Print the lines below from the line with "green L-shape: (372, 155)" to the line with "pink diamond: (285, 215) -> (383, 253), moved" exactly, keeping both ends, and print no pictures.

**RECORDS FOR THIS TASK**
▶
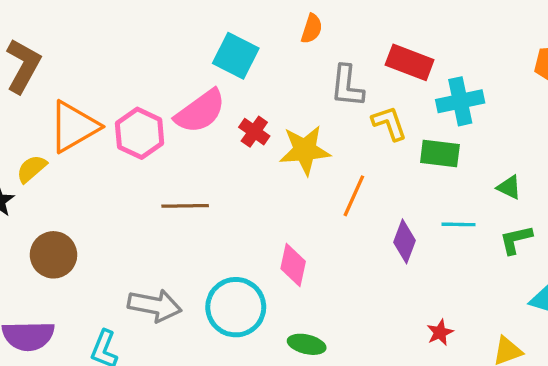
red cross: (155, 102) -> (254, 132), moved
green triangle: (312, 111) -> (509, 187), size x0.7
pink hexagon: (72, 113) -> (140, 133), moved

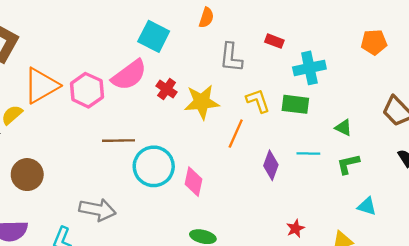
red rectangle: (410, 62) -> (274, 41), size x0.6
yellow L-shape: (389, 123) -> (258, 101), moved
cyan circle: (236, 307) -> (154, 166), moved

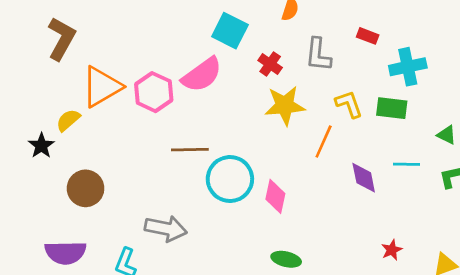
red cross: (167, 89) -> (270, 64), moved
purple diamond: (271, 165) -> (364, 178), turned -32

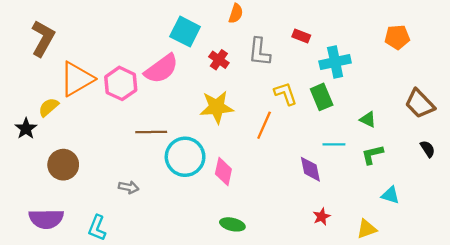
yellow star: (285, 105) -> (217, 107), moved
green rectangle: (392, 108) -> (322, 97), turned 60
purple diamond: (364, 178) -> (310, 169), moved
gray arrow: (166, 228) -> (129, 187), moved, size x0.6

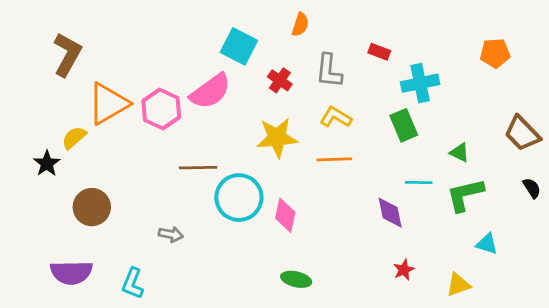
yellow L-shape: (285, 94) -> (336, 117), moved, turned -40
orange line: (264, 125) -> (334, 159), turned 64
green L-shape: (372, 155) -> (465, 195), size x1.4

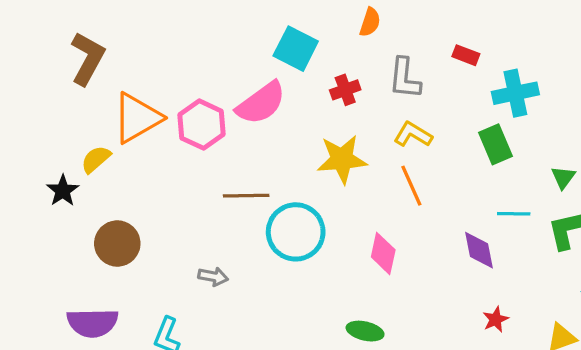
red cross: (280, 80) -> (345, 90), turned 35
green triangle: (460, 153) -> (563, 177), turned 40
orange line: (334, 159) -> (411, 186), turned 68
pink diamond: (285, 215) -> (383, 253), moved

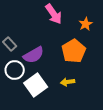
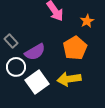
yellow arrow: (68, 82) -> (69, 79), size x1.6

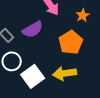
purple semicircle: (35, 52) -> (33, 29), moved

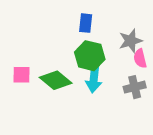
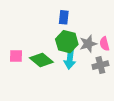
gray star: (131, 41) -> (88, 44), moved

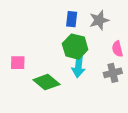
gray star: (88, 44) -> (99, 20), moved
green diamond: (41, 60) -> (46, 82), moved

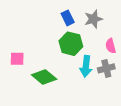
blue rectangle: (72, 19) -> (68, 18), turned -32
cyan arrow: (78, 66) -> (86, 66), moved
◀
**FINISHED TASK**
green L-shape: (372, 155) -> (465, 195), size x1.4

red cross: (280, 80) -> (345, 90), turned 35
green triangle: (460, 153) -> (563, 177), turned 40
orange line: (334, 159) -> (411, 186), turned 68
pink diamond: (285, 215) -> (383, 253), moved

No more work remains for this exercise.